ASSIGNMENT: Make a verbatim copy of the records; pictures stay out.

Before-and-after coordinate records:
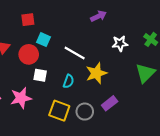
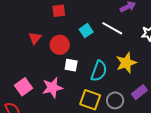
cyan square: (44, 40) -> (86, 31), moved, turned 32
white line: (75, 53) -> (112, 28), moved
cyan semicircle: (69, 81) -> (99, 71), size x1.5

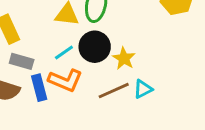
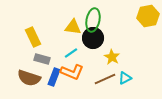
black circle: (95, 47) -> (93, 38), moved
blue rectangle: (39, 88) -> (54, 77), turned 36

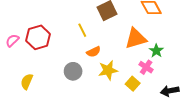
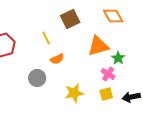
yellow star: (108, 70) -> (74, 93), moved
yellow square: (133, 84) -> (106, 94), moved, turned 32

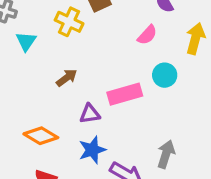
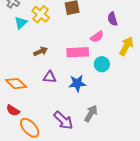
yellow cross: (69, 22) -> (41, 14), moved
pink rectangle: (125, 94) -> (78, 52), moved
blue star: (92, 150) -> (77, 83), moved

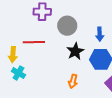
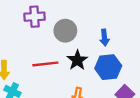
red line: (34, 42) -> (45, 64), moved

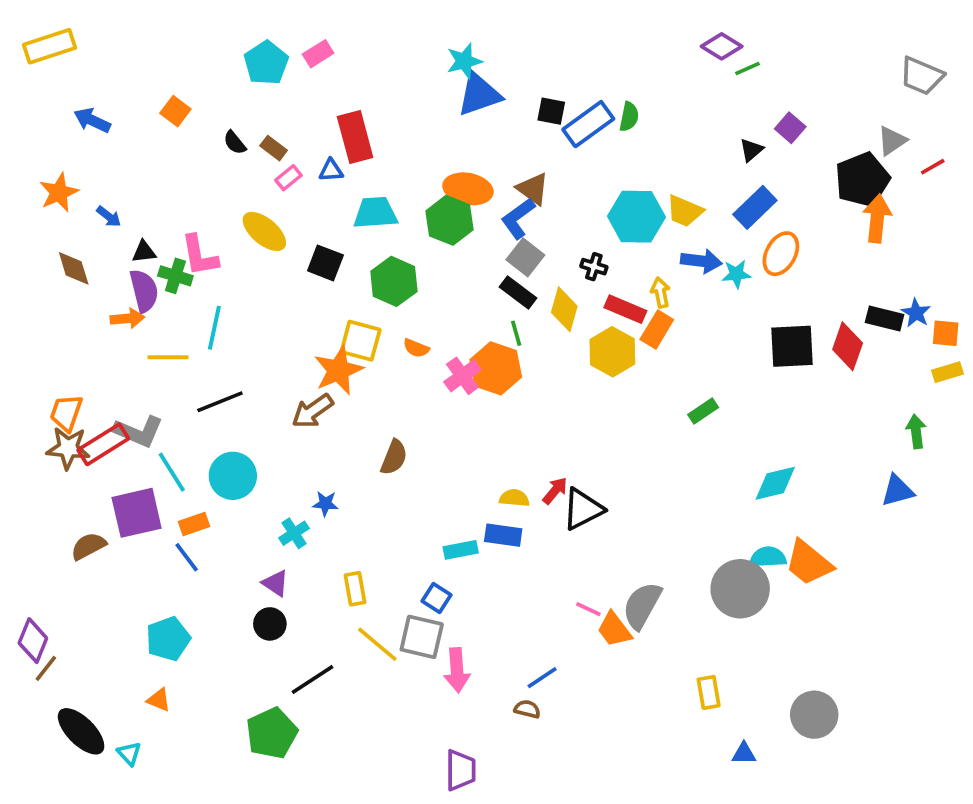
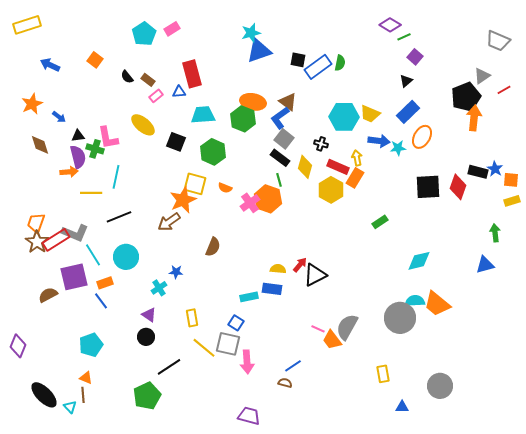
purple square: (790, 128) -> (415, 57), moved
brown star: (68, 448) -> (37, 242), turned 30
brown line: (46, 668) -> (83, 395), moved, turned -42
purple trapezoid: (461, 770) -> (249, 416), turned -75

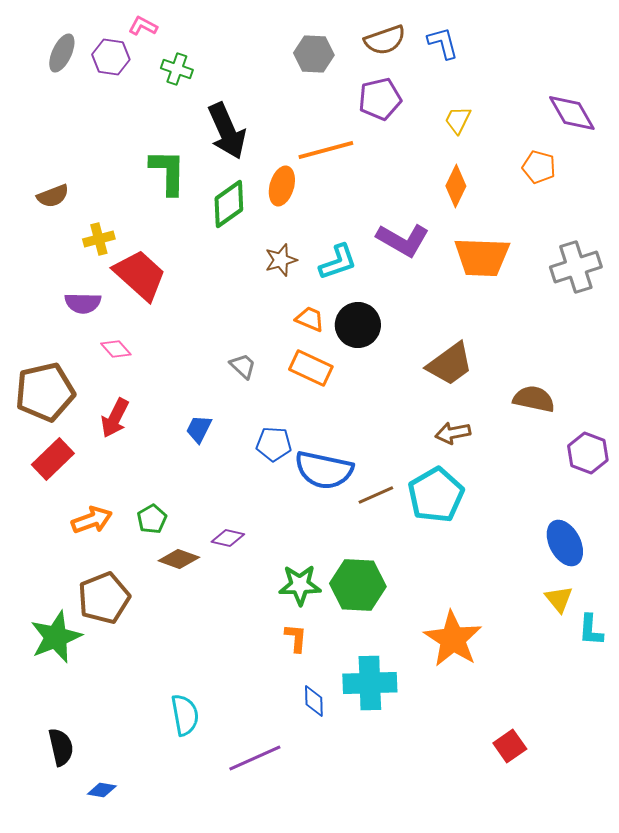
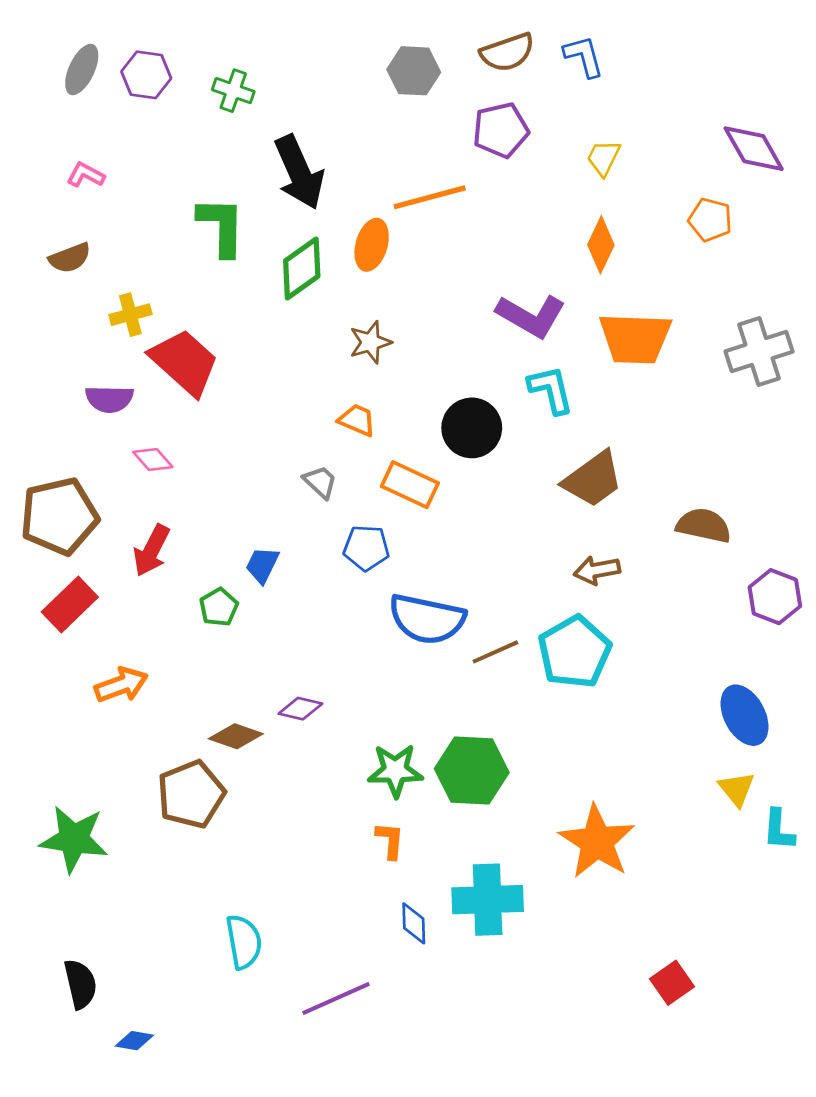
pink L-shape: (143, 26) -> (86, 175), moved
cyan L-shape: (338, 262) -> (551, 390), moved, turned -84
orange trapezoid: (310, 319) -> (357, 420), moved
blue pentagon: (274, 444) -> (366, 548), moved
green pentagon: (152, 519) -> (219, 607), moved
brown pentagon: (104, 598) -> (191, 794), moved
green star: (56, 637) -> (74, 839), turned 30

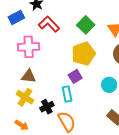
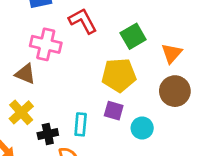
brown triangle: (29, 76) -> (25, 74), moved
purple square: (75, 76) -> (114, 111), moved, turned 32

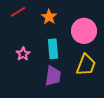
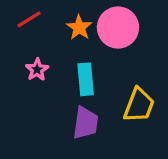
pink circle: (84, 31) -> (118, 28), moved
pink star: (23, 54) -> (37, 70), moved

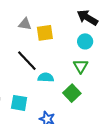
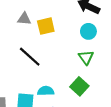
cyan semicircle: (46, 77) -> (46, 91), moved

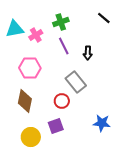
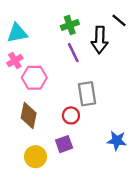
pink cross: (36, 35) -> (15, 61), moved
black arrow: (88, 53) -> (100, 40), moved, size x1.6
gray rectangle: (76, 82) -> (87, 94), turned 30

SOLUTION TO THIS PROBLEM:
cyan square: (44, 40) -> (86, 31), moved, turned 32
white line: (75, 53) -> (112, 28), moved
cyan semicircle: (69, 81) -> (99, 71), size x1.5

black circle: (95, 47) -> (93, 38), moved
blue rectangle: (39, 88) -> (54, 77), turned 36

yellow star: (108, 70) -> (74, 93), moved
yellow square: (133, 84) -> (106, 94), moved, turned 32

yellow cross: (69, 22) -> (41, 14), moved
pink rectangle: (125, 94) -> (78, 52), moved
blue star: (92, 150) -> (77, 83), moved

red line: (34, 42) -> (45, 64), moved

purple square: (790, 128) -> (415, 57), moved
brown star: (68, 448) -> (37, 242), turned 30
brown line: (46, 668) -> (83, 395), moved, turned -42
purple trapezoid: (461, 770) -> (249, 416), turned -75

pink L-shape: (143, 26) -> (86, 175), moved
cyan L-shape: (338, 262) -> (551, 390), moved, turned -84
orange trapezoid: (310, 319) -> (357, 420), moved
blue pentagon: (274, 444) -> (366, 548), moved
green pentagon: (152, 519) -> (219, 607), moved
brown pentagon: (104, 598) -> (191, 794), moved
green star: (56, 637) -> (74, 839), turned 30

brown triangle: (29, 76) -> (25, 74), moved
purple square: (75, 76) -> (114, 111), moved, turned 32

pink circle: (84, 31) -> (118, 28), moved
pink star: (23, 54) -> (37, 70), moved

cyan semicircle: (46, 77) -> (46, 91), moved

pink cross: (36, 35) -> (15, 61), moved
black arrow: (88, 53) -> (100, 40), moved, size x1.6
gray rectangle: (76, 82) -> (87, 94), turned 30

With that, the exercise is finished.